WHAT NEEDS TO BE DONE
Please keep to the lines below from the one with "(427, 227) = (280, 226): orange" through the one with "(759, 538) = (501, 478): white", and restate them word for word, ends included.

RECORDS SHOWN
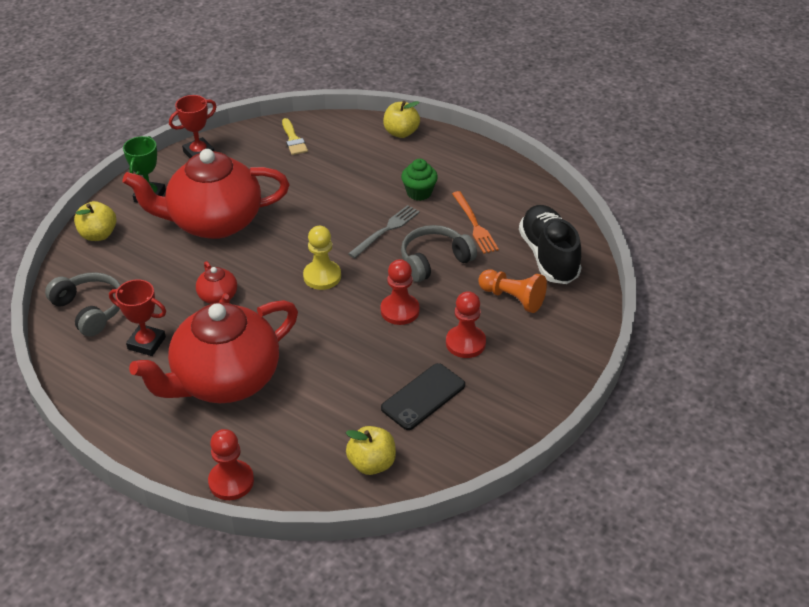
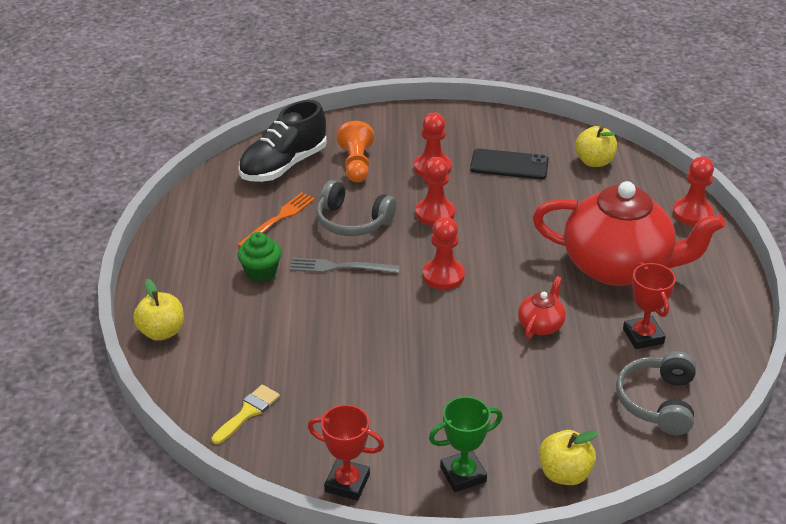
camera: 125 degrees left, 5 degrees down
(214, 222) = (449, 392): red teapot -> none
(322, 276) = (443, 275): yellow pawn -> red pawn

---

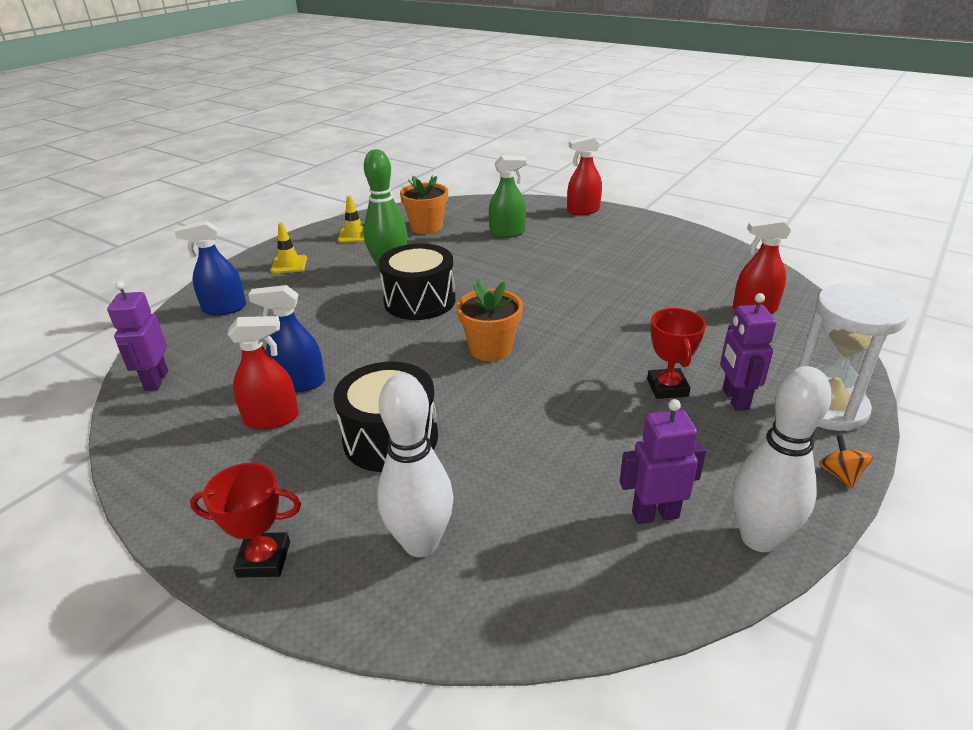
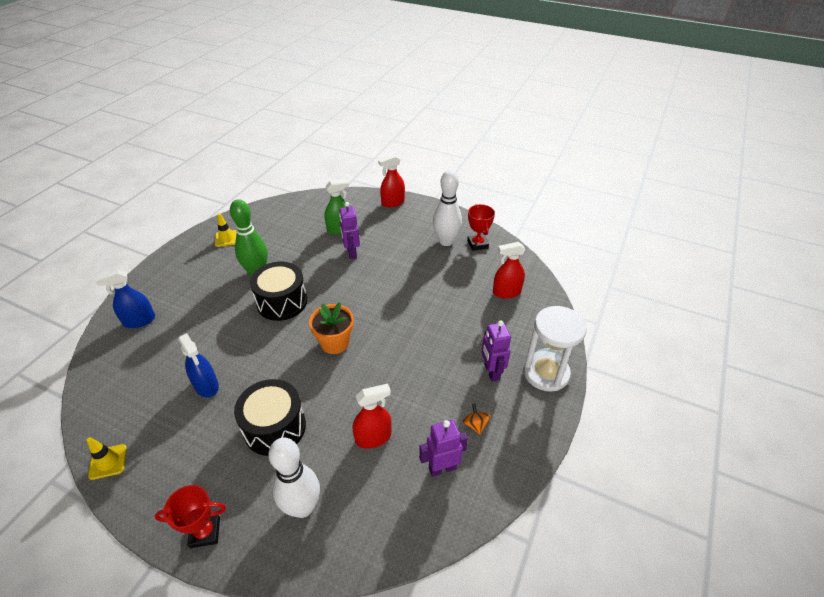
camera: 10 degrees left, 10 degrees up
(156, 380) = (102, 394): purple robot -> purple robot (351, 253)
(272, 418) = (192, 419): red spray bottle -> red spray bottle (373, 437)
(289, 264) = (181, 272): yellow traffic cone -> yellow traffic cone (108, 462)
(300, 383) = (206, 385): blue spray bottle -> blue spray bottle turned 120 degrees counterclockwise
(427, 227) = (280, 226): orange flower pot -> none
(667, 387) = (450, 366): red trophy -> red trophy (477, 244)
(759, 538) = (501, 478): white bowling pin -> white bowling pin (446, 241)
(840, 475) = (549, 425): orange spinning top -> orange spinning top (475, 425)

RESPONSE FOR THIS EXERCISE
(427, 227) = (280, 226): orange flower pot -> none
(667, 387) = (450, 366): red trophy -> red trophy (477, 244)
(759, 538) = (501, 478): white bowling pin -> white bowling pin (446, 241)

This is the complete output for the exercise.